:: Data excerpt ::
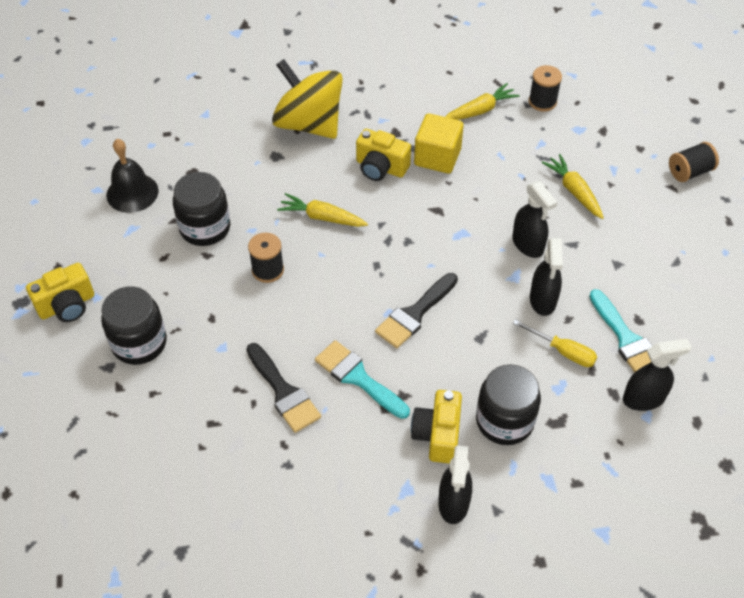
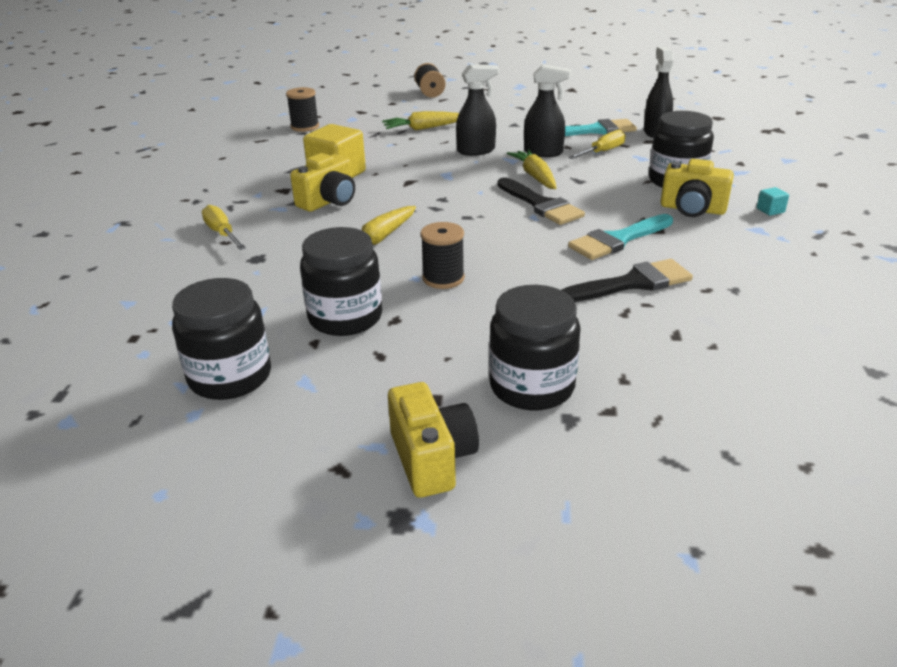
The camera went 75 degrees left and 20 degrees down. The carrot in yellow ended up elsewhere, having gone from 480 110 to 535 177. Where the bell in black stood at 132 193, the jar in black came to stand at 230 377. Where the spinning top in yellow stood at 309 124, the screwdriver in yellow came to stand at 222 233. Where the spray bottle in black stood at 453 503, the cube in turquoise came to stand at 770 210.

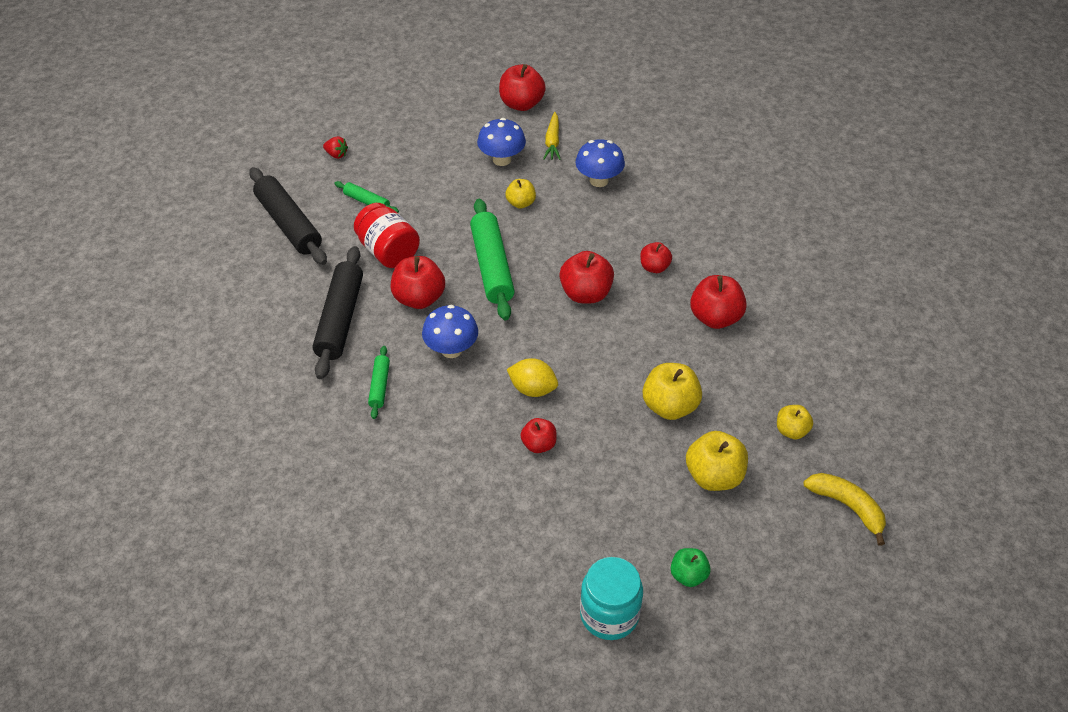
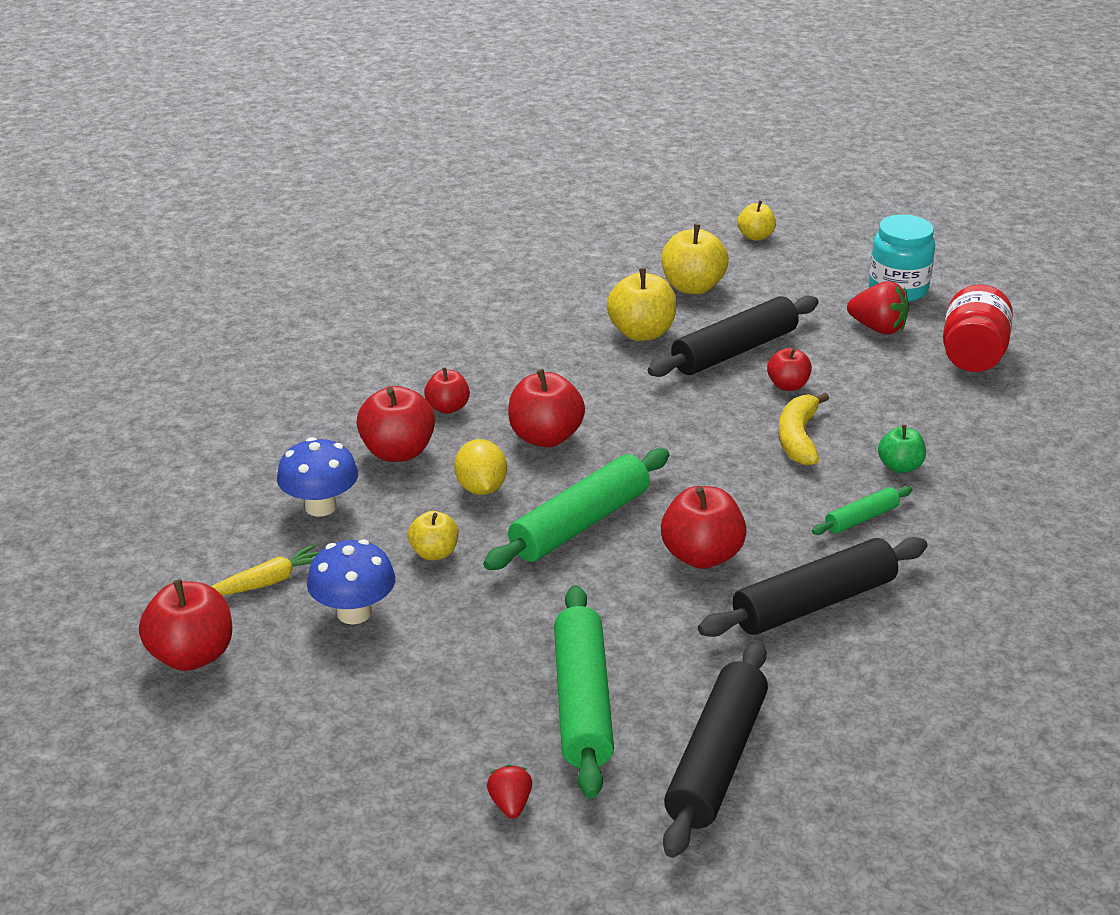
The camera went 125 degrees left and 15 degrees down. The second view lost the mushroom in blue at 451 349. The second view gained the rolling pin in black at 734 351. The second view gained the strawberry in red at 878 328. The jar in red ended up elsewhere, having gone from 388 251 to 972 356. The lemon in yellow ended up elsewhere, having gone from 532 389 to 481 488. The apple in green ended up elsewhere, having gone from 688 575 to 900 466. The apple in red ended up elsewhere, having gone from 715 317 to 398 452. The apple in yellow ended up elsewhere, having gone from 791 431 to 755 236. The banana in yellow ended up elsewhere, having gone from 847 507 to 798 438. The size of the rolling pin in green at 367 202 changed by a factor of 1.99.

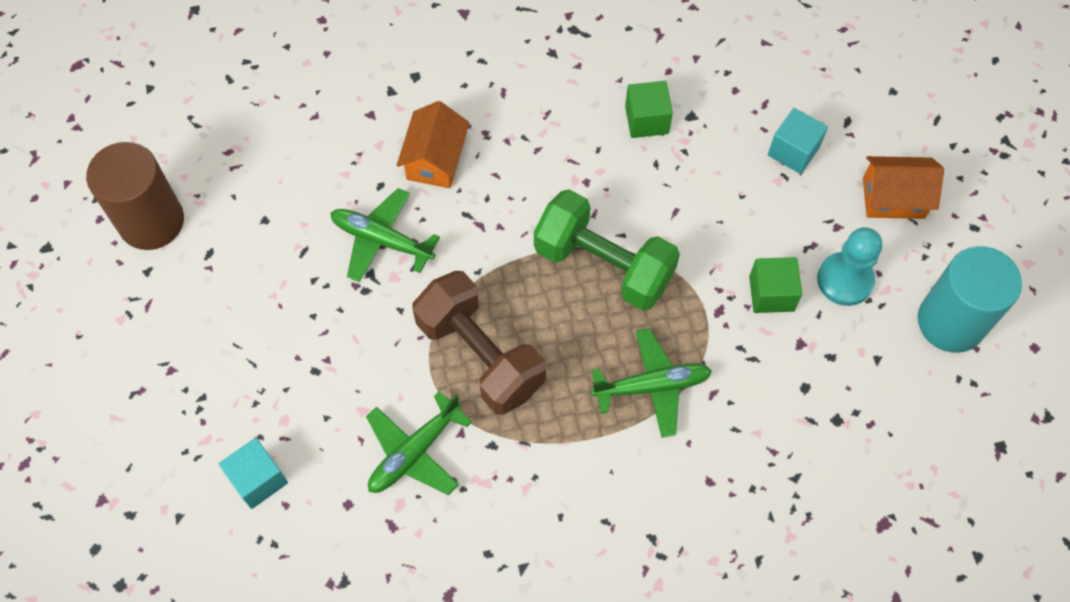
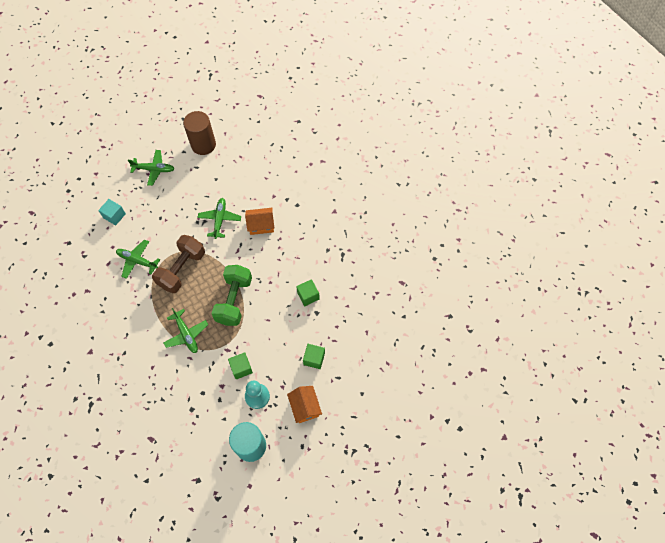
The camera went 70 degrees right and 0 degrees up. The second view gained the plane in green at 154 169. What was the cube in turquoise at 793 151 turned into the cube in green at 314 359.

:: Task requirements ::
Repeat the listing in full and exactly. Do not include any images.

:: Answer to this task ::
The camera went 75 degrees left and 20 degrees down. The carrot in yellow ended up elsewhere, having gone from 480 110 to 535 177. Where the bell in black stood at 132 193, the jar in black came to stand at 230 377. Where the spinning top in yellow stood at 309 124, the screwdriver in yellow came to stand at 222 233. Where the spray bottle in black stood at 453 503, the cube in turquoise came to stand at 770 210.

The camera went 125 degrees left and 15 degrees down. The second view lost the mushroom in blue at 451 349. The second view gained the rolling pin in black at 734 351. The second view gained the strawberry in red at 878 328. The jar in red ended up elsewhere, having gone from 388 251 to 972 356. The lemon in yellow ended up elsewhere, having gone from 532 389 to 481 488. The apple in green ended up elsewhere, having gone from 688 575 to 900 466. The apple in red ended up elsewhere, having gone from 715 317 to 398 452. The apple in yellow ended up elsewhere, having gone from 791 431 to 755 236. The banana in yellow ended up elsewhere, having gone from 847 507 to 798 438. The size of the rolling pin in green at 367 202 changed by a factor of 1.99.

The camera went 70 degrees right and 0 degrees up. The second view gained the plane in green at 154 169. What was the cube in turquoise at 793 151 turned into the cube in green at 314 359.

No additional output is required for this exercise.